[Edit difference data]
┄┄┄┄┄┄┄┄┄┄┄┄┄┄┄┄┄┄┄┄

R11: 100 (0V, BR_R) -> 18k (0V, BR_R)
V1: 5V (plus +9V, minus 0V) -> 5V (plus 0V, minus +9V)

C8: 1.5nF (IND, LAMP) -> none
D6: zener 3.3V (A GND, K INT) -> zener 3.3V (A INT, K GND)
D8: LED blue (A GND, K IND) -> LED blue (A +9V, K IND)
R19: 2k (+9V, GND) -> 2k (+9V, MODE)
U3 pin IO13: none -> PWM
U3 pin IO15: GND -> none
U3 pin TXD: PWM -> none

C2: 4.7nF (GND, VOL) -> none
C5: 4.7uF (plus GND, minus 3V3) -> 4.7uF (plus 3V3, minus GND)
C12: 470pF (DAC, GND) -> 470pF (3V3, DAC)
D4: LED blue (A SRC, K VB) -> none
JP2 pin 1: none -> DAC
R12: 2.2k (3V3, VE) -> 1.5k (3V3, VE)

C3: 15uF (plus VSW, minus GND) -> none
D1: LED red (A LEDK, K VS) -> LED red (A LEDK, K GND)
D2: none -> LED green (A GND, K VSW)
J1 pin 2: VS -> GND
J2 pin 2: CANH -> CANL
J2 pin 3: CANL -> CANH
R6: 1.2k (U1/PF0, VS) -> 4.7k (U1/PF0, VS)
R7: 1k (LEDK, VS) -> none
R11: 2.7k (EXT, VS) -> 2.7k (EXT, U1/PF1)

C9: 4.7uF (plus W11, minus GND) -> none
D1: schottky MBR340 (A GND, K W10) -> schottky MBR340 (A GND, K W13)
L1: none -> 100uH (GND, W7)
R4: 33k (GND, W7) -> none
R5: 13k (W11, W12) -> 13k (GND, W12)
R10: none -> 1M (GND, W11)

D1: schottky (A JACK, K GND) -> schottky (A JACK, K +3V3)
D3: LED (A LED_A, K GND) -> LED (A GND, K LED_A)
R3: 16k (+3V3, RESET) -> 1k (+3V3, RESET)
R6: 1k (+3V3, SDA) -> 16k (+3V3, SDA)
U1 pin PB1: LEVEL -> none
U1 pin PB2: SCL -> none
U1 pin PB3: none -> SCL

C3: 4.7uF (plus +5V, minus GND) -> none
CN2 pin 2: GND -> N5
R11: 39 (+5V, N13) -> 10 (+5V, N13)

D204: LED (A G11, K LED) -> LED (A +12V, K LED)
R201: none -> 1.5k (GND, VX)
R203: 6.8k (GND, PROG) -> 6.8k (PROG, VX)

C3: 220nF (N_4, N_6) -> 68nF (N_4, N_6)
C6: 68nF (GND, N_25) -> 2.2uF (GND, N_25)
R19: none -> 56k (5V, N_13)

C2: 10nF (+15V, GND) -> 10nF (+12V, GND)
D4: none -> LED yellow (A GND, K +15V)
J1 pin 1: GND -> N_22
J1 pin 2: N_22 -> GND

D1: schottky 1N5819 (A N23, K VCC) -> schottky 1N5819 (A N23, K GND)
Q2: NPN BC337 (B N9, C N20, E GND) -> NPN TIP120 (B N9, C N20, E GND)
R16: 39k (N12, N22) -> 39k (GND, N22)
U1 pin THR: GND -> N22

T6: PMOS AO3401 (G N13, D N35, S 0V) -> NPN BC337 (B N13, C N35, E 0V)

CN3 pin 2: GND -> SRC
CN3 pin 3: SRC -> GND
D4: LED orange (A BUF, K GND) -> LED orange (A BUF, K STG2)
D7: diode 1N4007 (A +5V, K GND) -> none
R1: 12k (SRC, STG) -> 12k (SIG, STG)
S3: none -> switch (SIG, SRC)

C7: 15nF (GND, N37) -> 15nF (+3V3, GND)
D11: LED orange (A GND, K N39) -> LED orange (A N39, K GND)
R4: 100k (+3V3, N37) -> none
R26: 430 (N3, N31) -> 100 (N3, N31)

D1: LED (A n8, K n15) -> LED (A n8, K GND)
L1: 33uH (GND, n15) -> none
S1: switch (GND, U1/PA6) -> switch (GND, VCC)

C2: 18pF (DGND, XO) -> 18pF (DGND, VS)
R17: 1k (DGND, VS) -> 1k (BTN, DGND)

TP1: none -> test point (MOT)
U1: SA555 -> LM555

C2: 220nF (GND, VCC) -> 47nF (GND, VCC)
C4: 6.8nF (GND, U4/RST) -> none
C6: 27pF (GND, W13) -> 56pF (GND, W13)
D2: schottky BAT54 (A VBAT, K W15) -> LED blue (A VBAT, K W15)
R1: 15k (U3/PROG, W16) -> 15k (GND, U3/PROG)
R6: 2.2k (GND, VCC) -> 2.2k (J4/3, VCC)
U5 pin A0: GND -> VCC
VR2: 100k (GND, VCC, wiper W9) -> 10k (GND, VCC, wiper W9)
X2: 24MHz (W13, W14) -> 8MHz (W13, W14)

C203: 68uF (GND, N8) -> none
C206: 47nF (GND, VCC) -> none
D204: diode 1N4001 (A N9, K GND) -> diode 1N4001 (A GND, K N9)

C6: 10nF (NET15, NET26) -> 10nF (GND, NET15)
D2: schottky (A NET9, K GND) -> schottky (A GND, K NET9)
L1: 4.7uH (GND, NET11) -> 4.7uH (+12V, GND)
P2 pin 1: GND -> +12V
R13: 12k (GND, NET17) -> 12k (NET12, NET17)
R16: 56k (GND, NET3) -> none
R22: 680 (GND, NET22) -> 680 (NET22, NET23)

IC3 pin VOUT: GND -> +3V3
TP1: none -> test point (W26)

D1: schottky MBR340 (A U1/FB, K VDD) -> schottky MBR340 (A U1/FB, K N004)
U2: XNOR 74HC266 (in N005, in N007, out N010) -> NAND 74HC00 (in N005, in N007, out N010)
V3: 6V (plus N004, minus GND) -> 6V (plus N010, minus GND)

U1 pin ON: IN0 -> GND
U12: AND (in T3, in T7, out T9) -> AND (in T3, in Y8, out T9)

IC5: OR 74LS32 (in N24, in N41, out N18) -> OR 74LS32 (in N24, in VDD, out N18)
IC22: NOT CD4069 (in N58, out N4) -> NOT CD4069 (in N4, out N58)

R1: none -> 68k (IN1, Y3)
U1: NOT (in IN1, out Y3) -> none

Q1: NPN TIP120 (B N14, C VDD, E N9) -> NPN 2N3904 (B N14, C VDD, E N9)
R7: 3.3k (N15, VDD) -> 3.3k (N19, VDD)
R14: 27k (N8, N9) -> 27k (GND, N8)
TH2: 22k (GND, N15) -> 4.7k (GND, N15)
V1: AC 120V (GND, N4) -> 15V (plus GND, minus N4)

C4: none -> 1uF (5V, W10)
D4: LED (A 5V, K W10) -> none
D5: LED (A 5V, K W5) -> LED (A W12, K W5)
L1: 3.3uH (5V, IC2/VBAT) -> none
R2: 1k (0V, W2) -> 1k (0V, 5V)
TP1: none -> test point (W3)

┄┄┄┄┄┄┄┄┄┄┄┄┄┄┄┄┄┄┄┄

■ Exercise description
Give back every line of the data above exactly as written.

■ Exercise output
R11: 100 (0V, BR_R) -> 18k (0V, BR_R)
V1: 5V (plus +9V, minus 0V) -> 5V (plus 0V, minus +9V)

C8: 1.5nF (IND, LAMP) -> none
D6: zener 3.3V (A GND, K INT) -> zener 3.3V (A INT, K GND)
D8: LED blue (A GND, K IND) -> LED blue (A +9V, K IND)
R19: 2k (+9V, GND) -> 2k (+9V, MODE)
U3 pin IO13: none -> PWM
U3 pin IO15: GND -> none
U3 pin TXD: PWM -> none

C2: 4.7nF (GND, VOL) -> none
C5: 4.7uF (plus GND, minus 3V3) -> 4.7uF (plus 3V3, minus GND)
C12: 470pF (DAC, GND) -> 470pF (3V3, DAC)
D4: LED blue (A SRC, K VB) -> none
JP2 pin 1: none -> DAC
R12: 2.2k (3V3, VE) -> 1.5k (3V3, VE)

C3: 15uF (plus VSW, minus GND) -> none
D1: LED red (A LEDK, K VS) -> LED red (A LEDK, K GND)
D2: none -> LED green (A GND, K VSW)
J1 pin 2: VS -> GND
J2 pin 2: CANH -> CANL
J2 pin 3: CANL -> CANH
R6: 1.2k (U1/PF0, VS) -> 4.7k (U1/PF0, VS)
R7: 1k (LEDK, VS) -> none
R11: 2.7k (EXT, VS) -> 2.7k (EXT, U1/PF1)

C9: 4.7uF (plus W11, minus GND) -> none
D1: schottky MBR340 (A GND, K W10) -> schottky MBR340 (A GND, K W13)
L1: none -> 100uH (GND, W7)
R4: 33k (GND, W7) -> none
R5: 13k (W11, W12) -> 13k (GND, W12)
R10: none -> 1M (GND, W11)

D1: schottky (A JACK, K GND) -> schottky (A JACK, K +3V3)
D3: LED (A LED_A, K GND) -> LED (A GND, K LED_A)
R3: 16k (+3V3, RESET) -> 1k (+3V3, RESET)
R6: 1k (+3V3, SDA) -> 16k (+3V3, SDA)
U1 pin PB1: LEVEL -> none
U1 pin PB2: SCL -> none
U1 pin PB3: none -> SCL

C3: 4.7uF (plus +5V, minus GND) -> none
CN2 pin 2: GND -> N5
R11: 39 (+5V, N13) -> 10 (+5V, N13)

D204: LED (A G11, K LED) -> LED (A +12V, K LED)
R201: none -> 1.5k (GND, VX)
R203: 6.8k (GND, PROG) -> 6.8k (PROG, VX)

C3: 220nF (N_4, N_6) -> 68nF (N_4, N_6)
C6: 68nF (GND, N_25) -> 2.2uF (GND, N_25)
R19: none -> 56k (5V, N_13)

C2: 10nF (+15V, GND) -> 10nF (+12V, GND)
D4: none -> LED yellow (A GND, K +15V)
J1 pin 1: GND -> N_22
J1 pin 2: N_22 -> GND

D1: schottky 1N5819 (A N23, K VCC) -> schottky 1N5819 (A N23, K GND)
Q2: NPN BC337 (B N9, C N20, E GND) -> NPN TIP120 (B N9, C N20, E GND)
R16: 39k (N12, N22) -> 39k (GND, N22)
U1 pin THR: GND -> N22

T6: PMOS AO3401 (G N13, D N35, S 0V) -> NPN BC337 (B N13, C N35, E 0V)

CN3 pin 2: GND -> SRC
CN3 pin 3: SRC -> GND
D4: LED orange (A BUF, K GND) -> LED orange (A BUF, K STG2)
D7: diode 1N4007 (A +5V, K GND) -> none
R1: 12k (SRC, STG) -> 12k (SIG, STG)
S3: none -> switch (SIG, SRC)

C7: 15nF (GND, N37) -> 15nF (+3V3, GND)
D11: LED orange (A GND, K N39) -> LED orange (A N39, K GND)
R4: 100k (+3V3, N37) -> none
R26: 430 (N3, N31) -> 100 (N3, N31)

D1: LED (A n8, K n15) -> LED (A n8, K GND)
L1: 33uH (GND, n15) -> none
S1: switch (GND, U1/PA6) -> switch (GND, VCC)

C2: 18pF (DGND, XO) -> 18pF (DGND, VS)
R17: 1k (DGND, VS) -> 1k (BTN, DGND)

TP1: none -> test point (MOT)
U1: SA555 -> LM555

C2: 220nF (GND, VCC) -> 47nF (GND, VCC)
C4: 6.8nF (GND, U4/RST) -> none
C6: 27pF (GND, W13) -> 56pF (GND, W13)
D2: schottky BAT54 (A VBAT, K W15) -> LED blue (A VBAT, K W15)
R1: 15k (U3/PROG, W16) -> 15k (GND, U3/PROG)
R6: 2.2k (GND, VCC) -> 2.2k (J4/3, VCC)
U5 pin A0: GND -> VCC
VR2: 100k (GND, VCC, wiper W9) -> 10k (GND, VCC, wiper W9)
X2: 24MHz (W13, W14) -> 8MHz (W13, W14)

C203: 68uF (GND, N8) -> none
C206: 47nF (GND, VCC) -> none
D204: diode 1N4001 (A N9, K GND) -> diode 1N4001 (A GND, K N9)

C6: 10nF (NET15, NET26) -> 10nF (GND, NET15)
D2: schottky (A NET9, K GND) -> schottky (A GND, K NET9)
L1: 4.7uH (GND, NET11) -> 4.7uH (+12V, GND)
P2 pin 1: GND -> +12V
R13: 12k (GND, NET17) -> 12k (NET12, NET17)
R16: 56k (GND, NET3) -> none
R22: 680 (GND, NET22) -> 680 (NET22, NET23)

IC3 pin VOUT: GND -> +3V3
TP1: none -> test point (W26)

D1: schottky MBR340 (A U1/FB, K VDD) -> schottky MBR340 (A U1/FB, K N004)
U2: XNOR 74HC266 (in N005, in N007, out N010) -> NAND 74HC00 (in N005, in N007, out N010)
V3: 6V (plus N004, minus GND) -> 6V (plus N010, minus GND)

U1 pin ON: IN0 -> GND
U12: AND (in T3, in T7, out T9) -> AND (in T3, in Y8, out T9)

IC5: OR 74LS32 (in N24, in N41, out N18) -> OR 74LS32 (in N24, in VDD, out N18)
IC22: NOT CD4069 (in N58, out N4) -> NOT CD4069 (in N4, out N58)

R1: none -> 68k (IN1, Y3)
U1: NOT (in IN1, out Y3) -> none

Q1: NPN TIP120 (B N14, C VDD, E N9) -> NPN 2N3904 (B N14, C VDD, E N9)
R7: 3.3k (N15, VDD) -> 3.3k (N19, VDD)
R14: 27k (N8, N9) -> 27k (GND, N8)
TH2: 22k (GND, N15) -> 4.7k (GND, N15)
V1: AC 120V (GND, N4) -> 15V (plus GND, minus N4)

C4: none -> 1uF (5V, W10)
D4: LED (A 5V, K W10) -> none
D5: LED (A 5V, K W5) -> LED (A W12, K W5)
L1: 3.3uH (5V, IC2/VBAT) -> none
R2: 1k (0V, W2) -> 1k (0V, 5V)
TP1: none -> test point (W3)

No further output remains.